◆ **GOAL OF THE EXERCISE**: In the copy, keep every line below as it is and leave out the pictures.

Before-and-after object lists:
*** Begin section ***
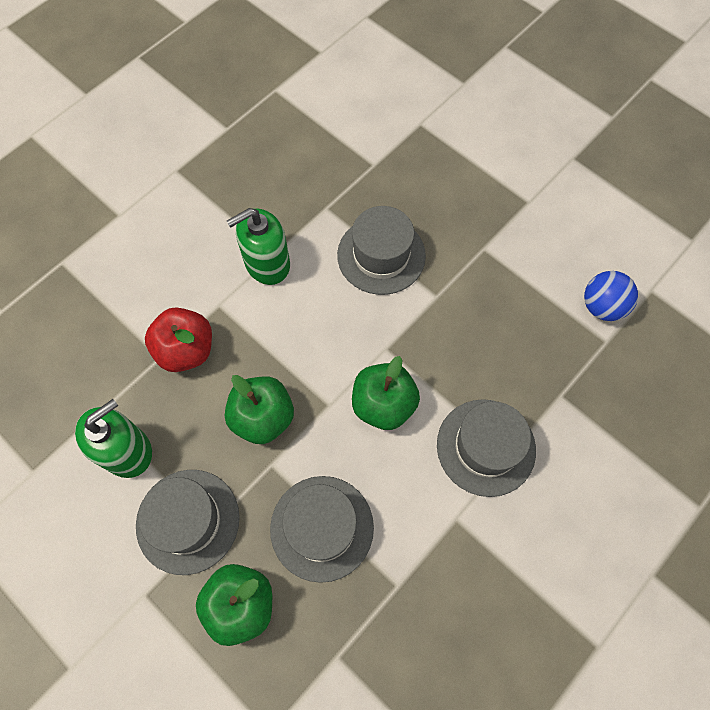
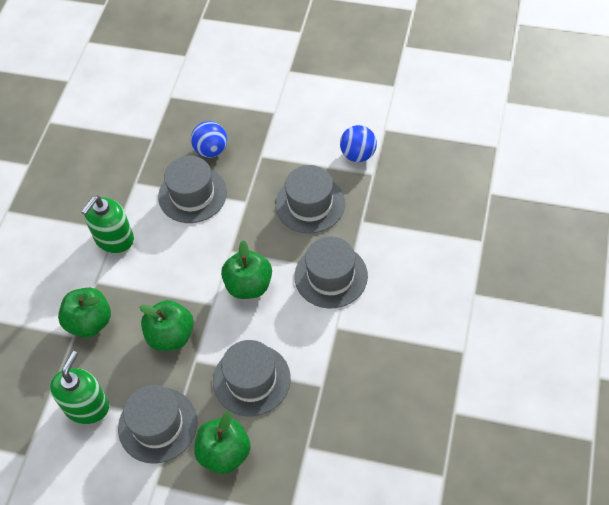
camera: 25 degrees left, 10 degrees down
(186, 350) = (90, 322): red apple -> green apple
(431, 212) = (211, 150): none -> blue ball
(510, 340) = (310, 204): none -> grey hat

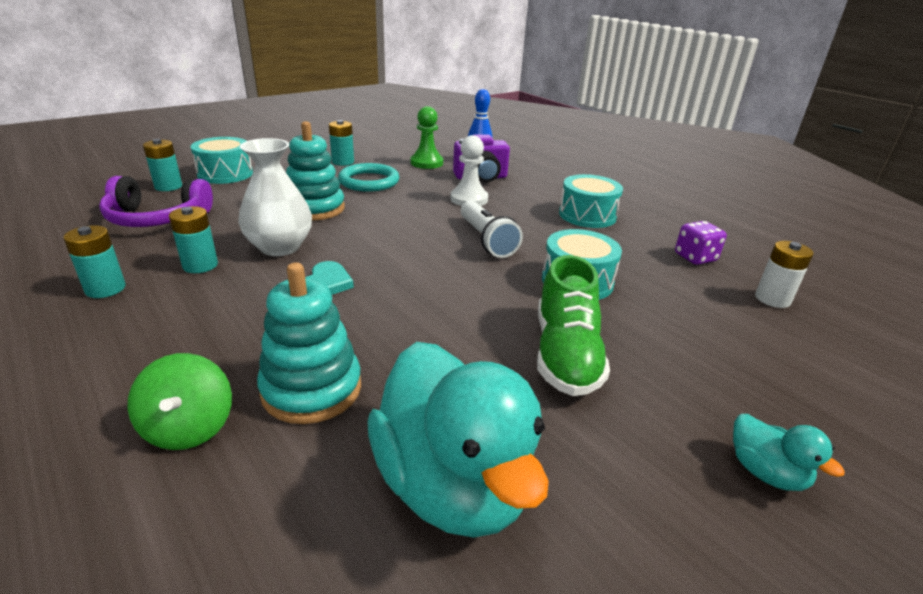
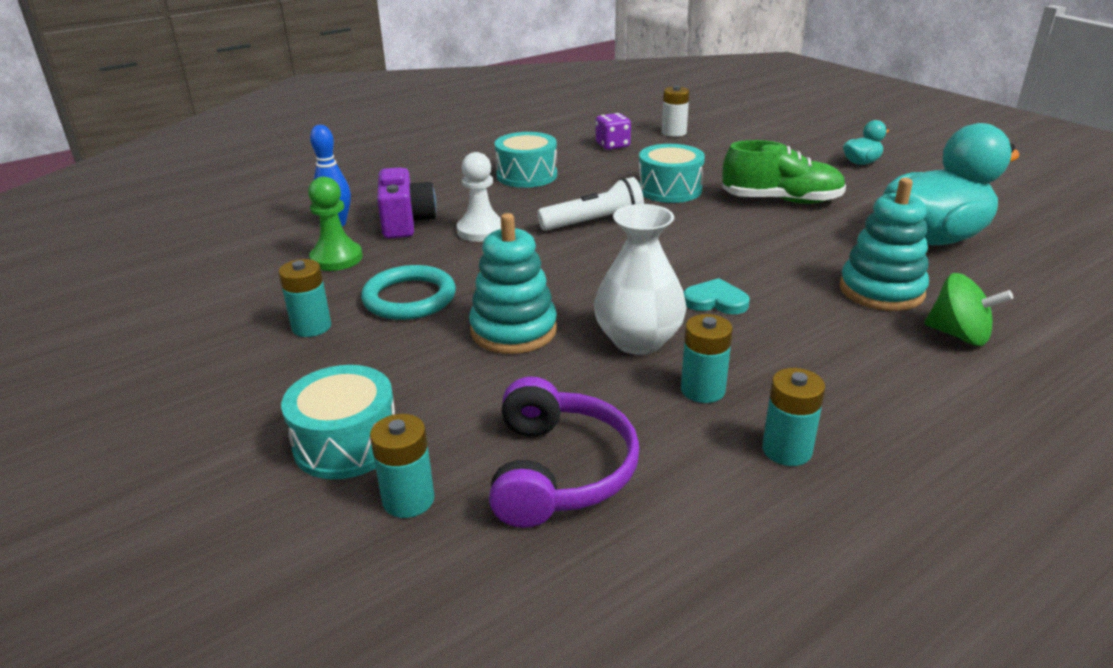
camera: 85 degrees left, 0 degrees up
(189, 427) = (959, 335): green spinning top -> green spinning top turned 45 degrees clockwise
*** End section ***
◆ **ANSWER TO THIS PROBLEM**:
camera: 25 degrees left, 10 degrees down
(186, 350) = (90, 322): red apple -> green apple
(431, 212) = (211, 150): none -> blue ball
(510, 340) = (310, 204): none -> grey hat

camera: 85 degrees left, 0 degrees up
(189, 427) = (959, 335): green spinning top -> green spinning top turned 45 degrees clockwise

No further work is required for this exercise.